TASK DATA ::
● ● ● ● ● ● ●

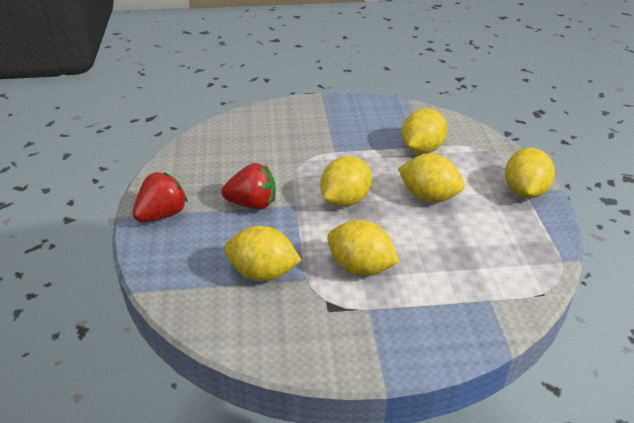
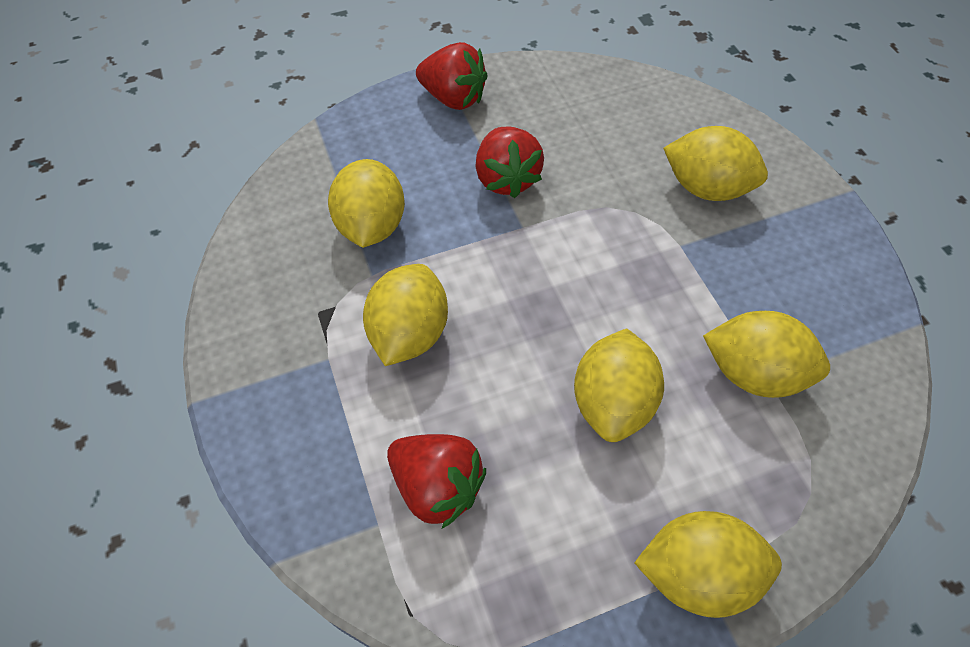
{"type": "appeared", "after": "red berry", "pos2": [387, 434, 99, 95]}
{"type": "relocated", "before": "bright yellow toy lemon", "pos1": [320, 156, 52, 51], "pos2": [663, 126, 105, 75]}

● ● ● ● ● ● ●

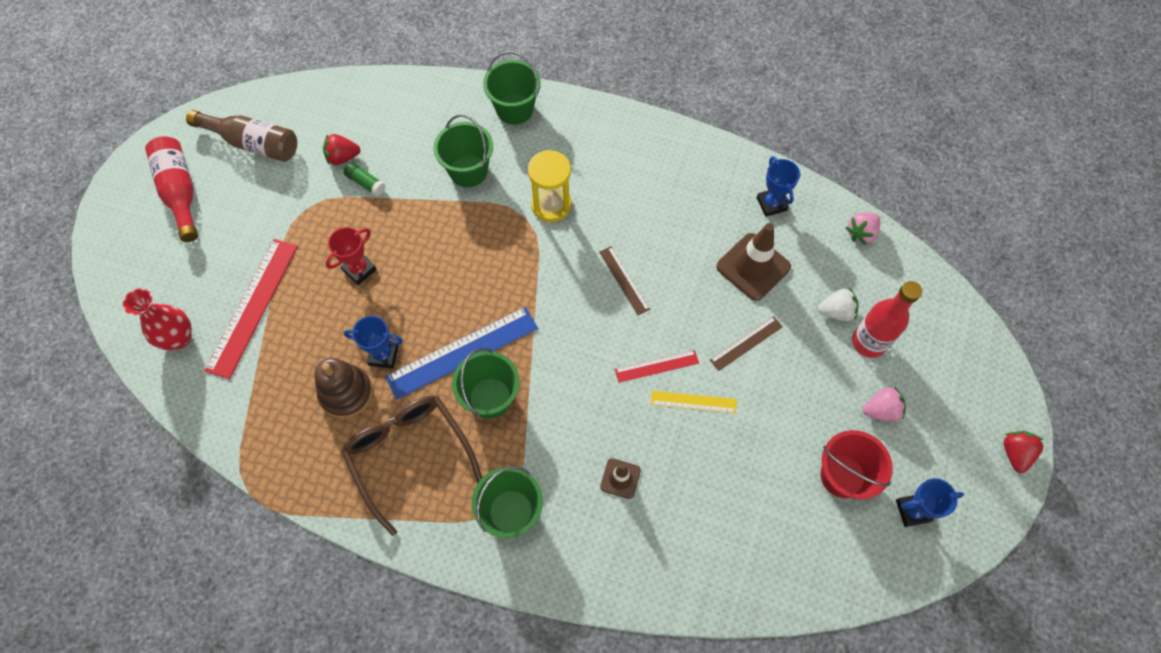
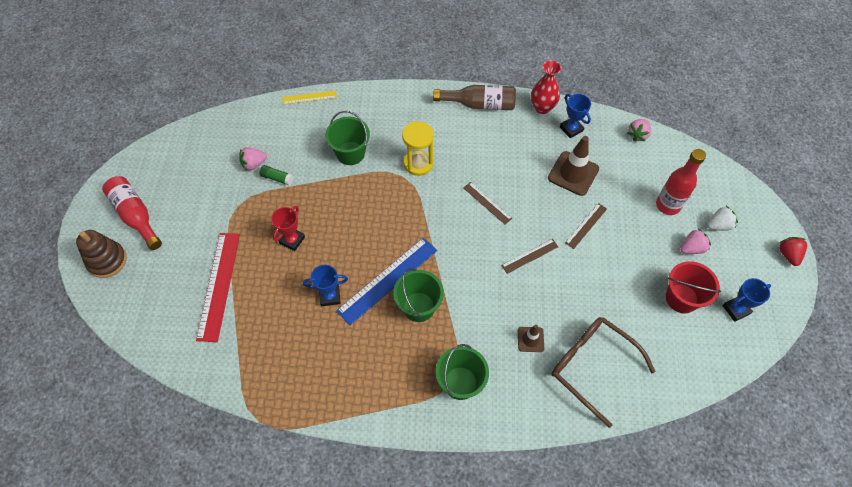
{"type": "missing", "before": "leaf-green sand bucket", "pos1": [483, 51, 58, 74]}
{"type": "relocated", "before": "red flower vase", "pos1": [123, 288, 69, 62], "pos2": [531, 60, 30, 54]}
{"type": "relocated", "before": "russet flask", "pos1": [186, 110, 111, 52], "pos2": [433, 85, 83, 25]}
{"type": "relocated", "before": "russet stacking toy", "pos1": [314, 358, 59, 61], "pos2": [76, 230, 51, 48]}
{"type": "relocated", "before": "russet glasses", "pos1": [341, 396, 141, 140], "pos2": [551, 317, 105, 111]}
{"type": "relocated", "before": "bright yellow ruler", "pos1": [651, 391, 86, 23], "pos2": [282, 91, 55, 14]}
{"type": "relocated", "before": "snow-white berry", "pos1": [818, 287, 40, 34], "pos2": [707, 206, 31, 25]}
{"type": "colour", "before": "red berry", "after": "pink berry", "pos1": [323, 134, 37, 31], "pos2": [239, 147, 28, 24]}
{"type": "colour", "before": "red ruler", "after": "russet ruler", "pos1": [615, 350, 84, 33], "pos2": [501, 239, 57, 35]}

● ● ● ● ● ● ●

EXERCISE BRIEF :: Among the lines above, return each one holding the string "relocated".

SOLVED EXERCISE ::
{"type": "relocated", "before": "bright yellow toy lemon", "pos1": [320, 156, 52, 51], "pos2": [663, 126, 105, 75]}
{"type": "relocated", "before": "red flower vase", "pos1": [123, 288, 69, 62], "pos2": [531, 60, 30, 54]}
{"type": "relocated", "before": "russet flask", "pos1": [186, 110, 111, 52], "pos2": [433, 85, 83, 25]}
{"type": "relocated", "before": "russet stacking toy", "pos1": [314, 358, 59, 61], "pos2": [76, 230, 51, 48]}
{"type": "relocated", "before": "russet glasses", "pos1": [341, 396, 141, 140], "pos2": [551, 317, 105, 111]}
{"type": "relocated", "before": "bright yellow ruler", "pos1": [651, 391, 86, 23], "pos2": [282, 91, 55, 14]}
{"type": "relocated", "before": "snow-white berry", "pos1": [818, 287, 40, 34], "pos2": [707, 206, 31, 25]}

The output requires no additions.